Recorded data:

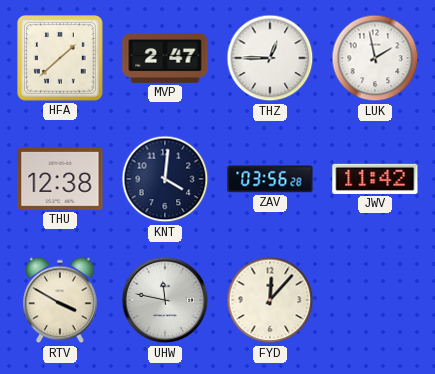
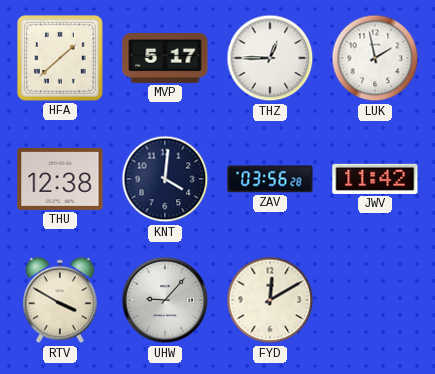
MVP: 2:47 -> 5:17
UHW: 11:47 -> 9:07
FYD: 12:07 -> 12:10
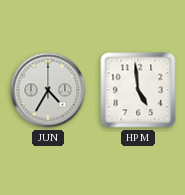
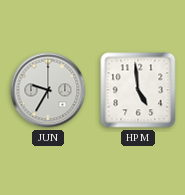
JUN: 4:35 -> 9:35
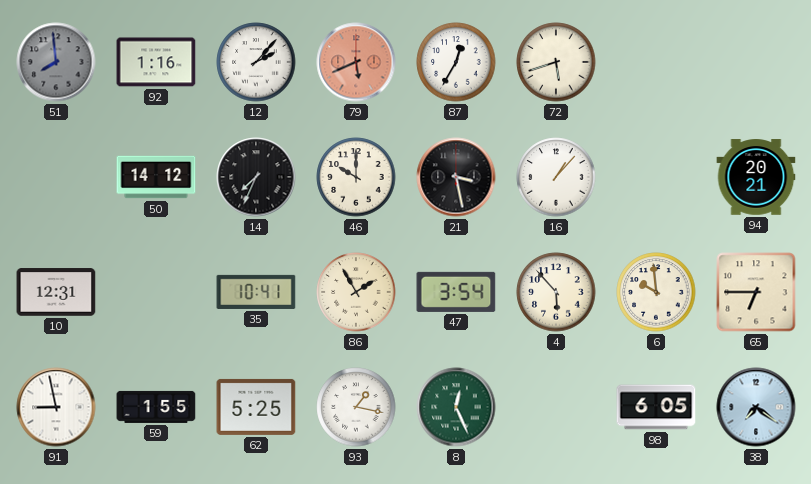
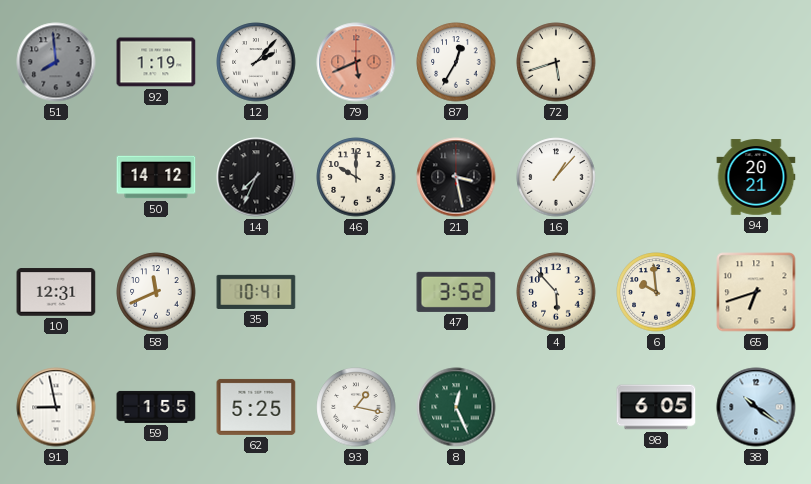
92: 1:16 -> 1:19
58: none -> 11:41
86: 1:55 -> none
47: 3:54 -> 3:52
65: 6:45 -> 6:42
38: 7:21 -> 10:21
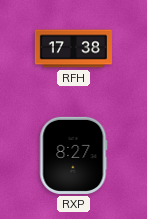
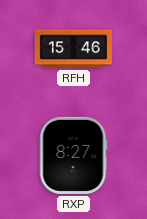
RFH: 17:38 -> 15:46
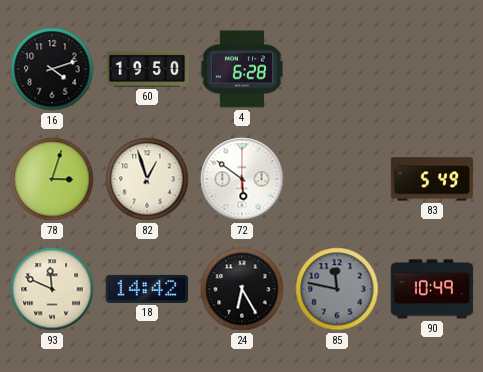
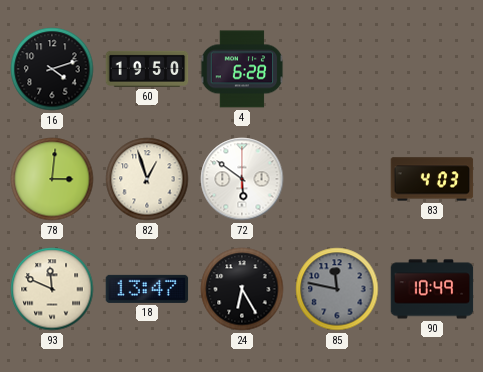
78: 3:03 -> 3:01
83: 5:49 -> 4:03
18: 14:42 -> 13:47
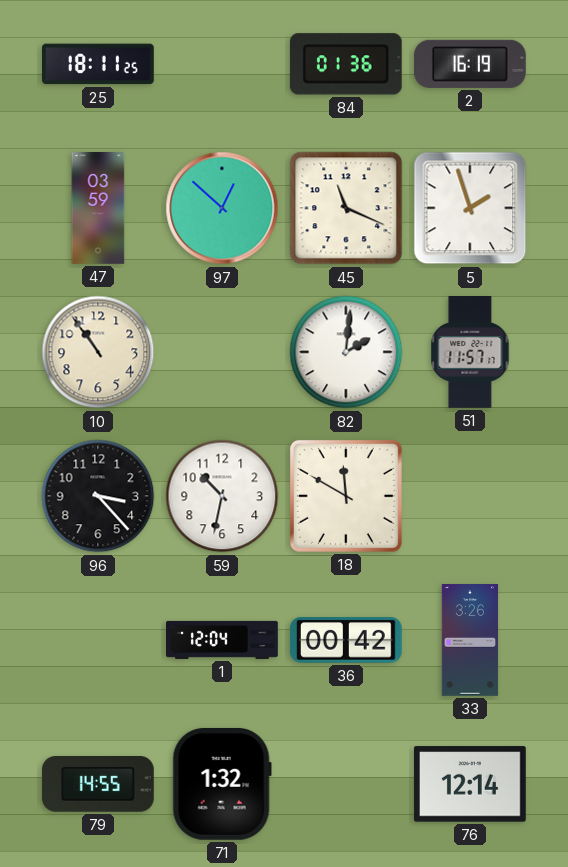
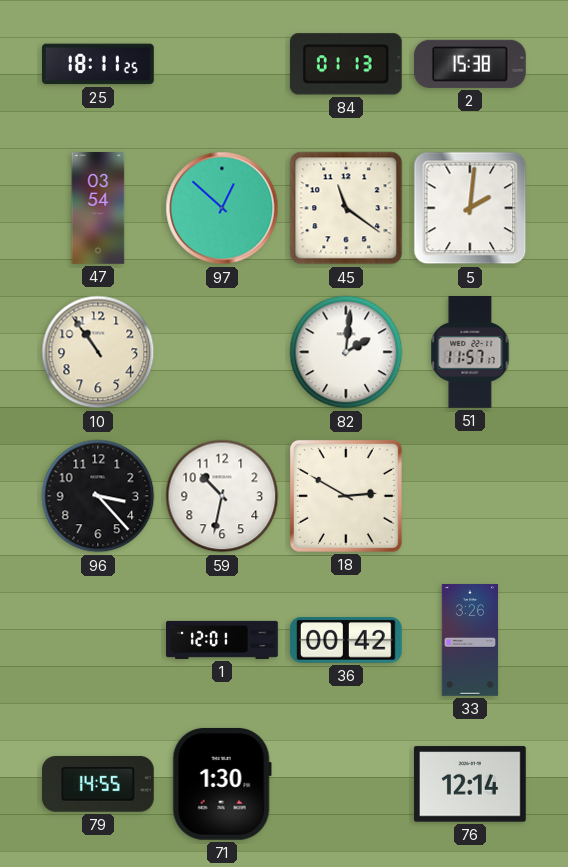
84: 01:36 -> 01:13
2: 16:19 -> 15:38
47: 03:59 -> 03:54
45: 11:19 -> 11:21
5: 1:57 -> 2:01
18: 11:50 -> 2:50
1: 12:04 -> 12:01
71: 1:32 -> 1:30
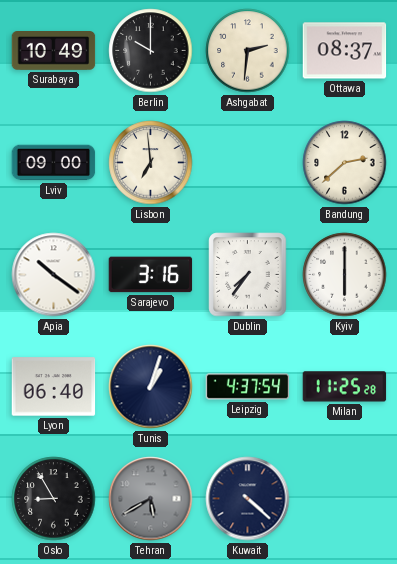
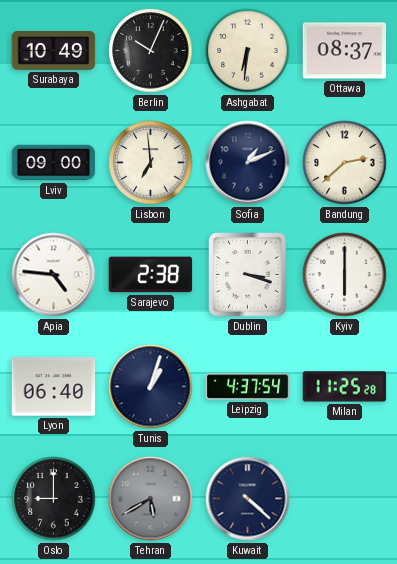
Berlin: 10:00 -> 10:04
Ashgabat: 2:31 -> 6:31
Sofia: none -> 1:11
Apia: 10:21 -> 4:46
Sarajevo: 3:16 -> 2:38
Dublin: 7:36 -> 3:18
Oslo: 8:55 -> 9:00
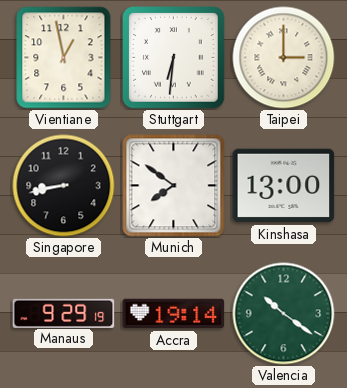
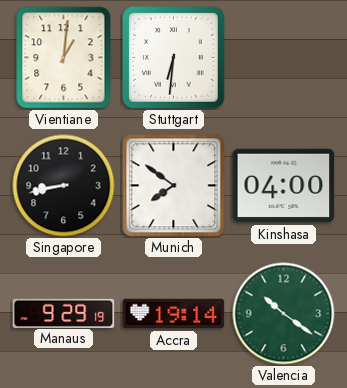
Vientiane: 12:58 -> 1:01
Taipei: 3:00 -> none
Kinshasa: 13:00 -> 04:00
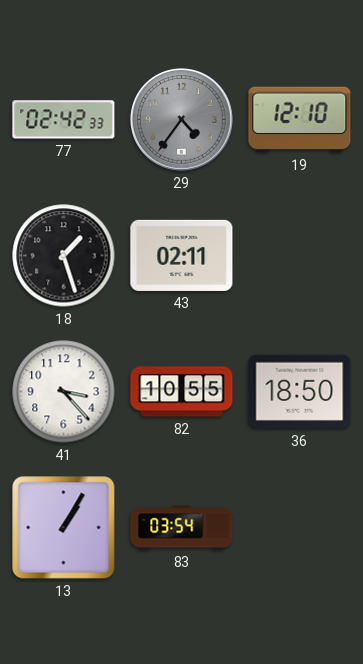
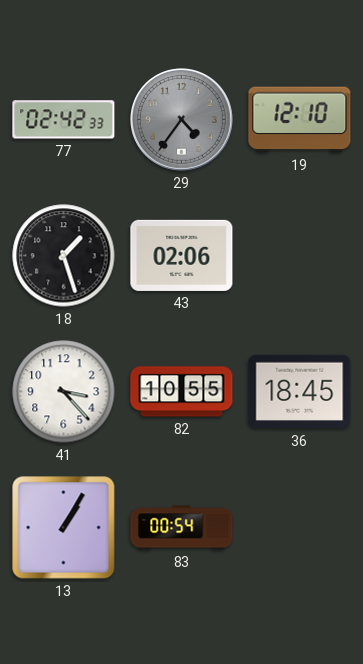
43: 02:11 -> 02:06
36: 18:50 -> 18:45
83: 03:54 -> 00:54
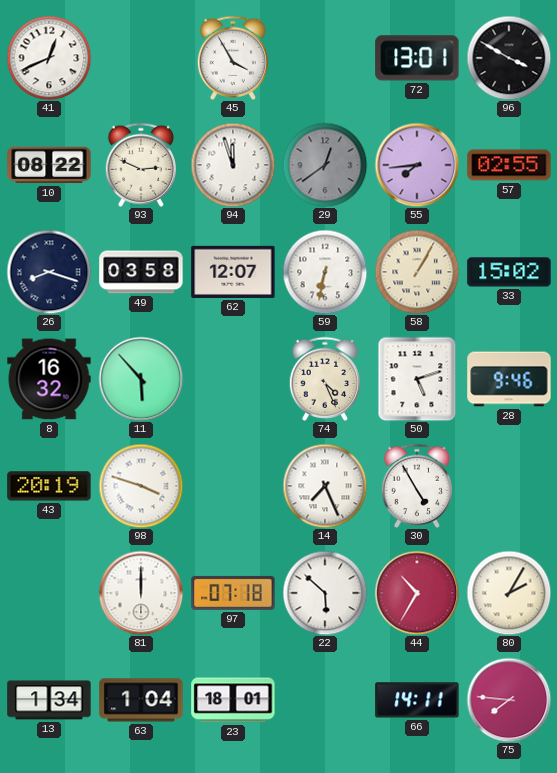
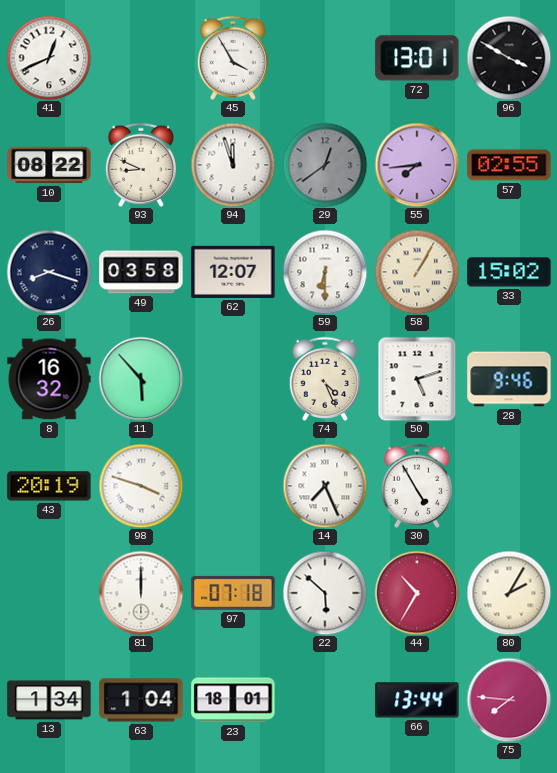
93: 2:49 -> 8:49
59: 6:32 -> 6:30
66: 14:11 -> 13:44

WRITTEN PROBLEM:
Render the items above as a Markdown table with the columns Number and Record line, one numbered row per line of text. Leave out blank lines and the pictures.

EXERCISE OUTPUT:
| Number | Record line |
|---|---|
| 1 | MVP: 2:47 -> 5:17 |
| 2 | UHW: 11:47 -> 9:07 |
| 3 | FYD: 12:07 -> 12:10 |
| 4 | JUN: 4:35 -> 9:35 |
| 5 | 92: 1:16 -> 1:19 |
| 6 | 58: none -> 11:41 |
| 7 | 86: 1:55 -> none |
| 8 | 47: 3:54 -> 3:52 |
| 9 | 65: 6:45 -> 6:42 |
| 10 | 38: 7:21 -> 10:21 |
| 11 | RFH: 17:38 -> 15:46 |
| 12 | 78: 3:03 -> 3:01 |
| 13 | 83: 5:49 -> 4:03 |
| 14 | 18: 14:42 -> 13:47 |
| 15 | 84: 01:36 -> 01:13 |
| 16 | 2: 16:19 -> 15:38 |
| 17 | 47: 03:59 -> 03:54 |
| 18 | 45: 11:19 -> 11:21 |
| 19 | 5: 1:57 -> 2:01 |
| 20 | 18: 11:50 -> 2:50 |
| 21 | 1: 12:04 -> 12:01 |
| 22 | 71: 1:32 -> 1:30 |
| 23 | Berlin: 10:00 -> 10:04 |
| 24 | Ashgabat: 2:31 -> 6:31 |
| 25 | Sofia: none -> 1:11 |
| 26 | Apia: 10:21 -> 4:46 |
| 27 | Sarajevo: 3:16 -> 2:38 |
| 28 | Dublin: 7:36 -> 3:18 |
| 29 | Oslo: 8:55 -> 9:00 |
| 30 | Vientiane: 12:58 -> 1:01 |
| 31 | Taipei: 3:00 -> none |
| 32 | Kinshasa: 13:00 -> 04:00 |
| 33 | 43: 02:11 -> 02:06 |
| 34 | 36: 18:50 -> 18:45 |
| 35 | 83: 03:54 -> 00:54 |
| 36 | 93: 2:49 -> 8:49 |
| 37 | 59: 6:32 -> 6:30 |
| 38 | 66: 14:11 -> 13:44 |